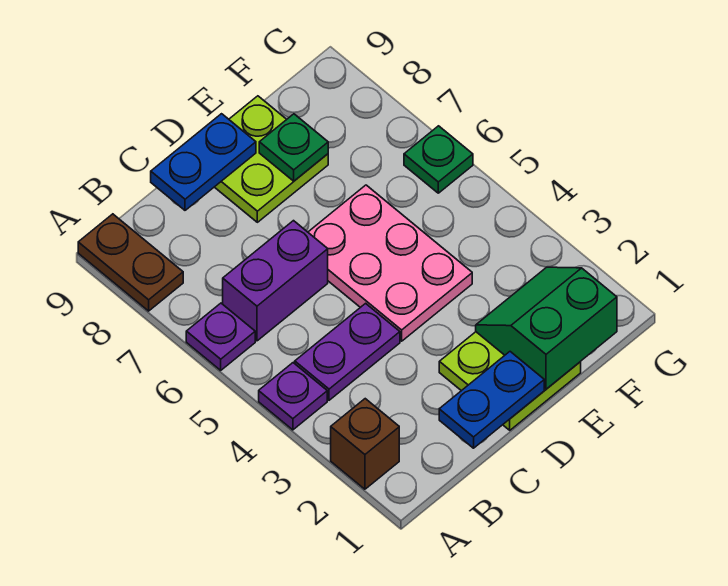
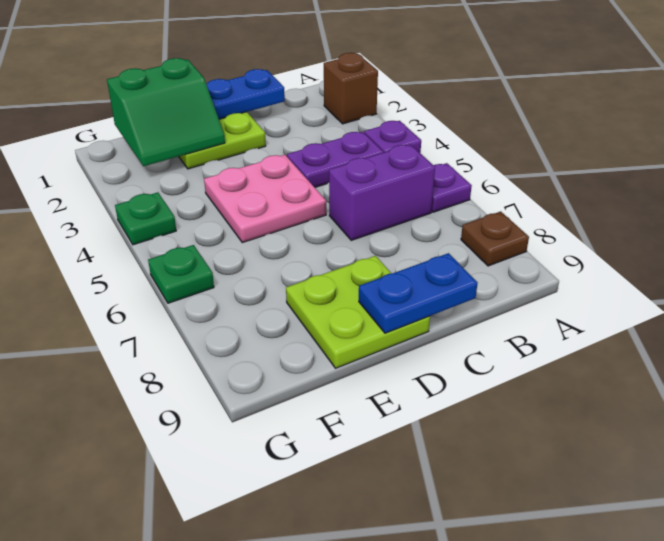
brown plate A8:A9 level 1 -> brown plate A8 level 1
pink plate D4:E6 level 1 -> pink plate D4:E5 level 1
green plate E8 level 2 -> green plate G4 level 1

▸ Instructions to follow: Word for word, repeat the lines that begin at the one with "pink plate D4:E6" and continue to the end of the listing above.

▸ Task output:
pink plate D4:E6 level 1 -> pink plate D4:E5 level 1
green plate E8 level 2 -> green plate G4 level 1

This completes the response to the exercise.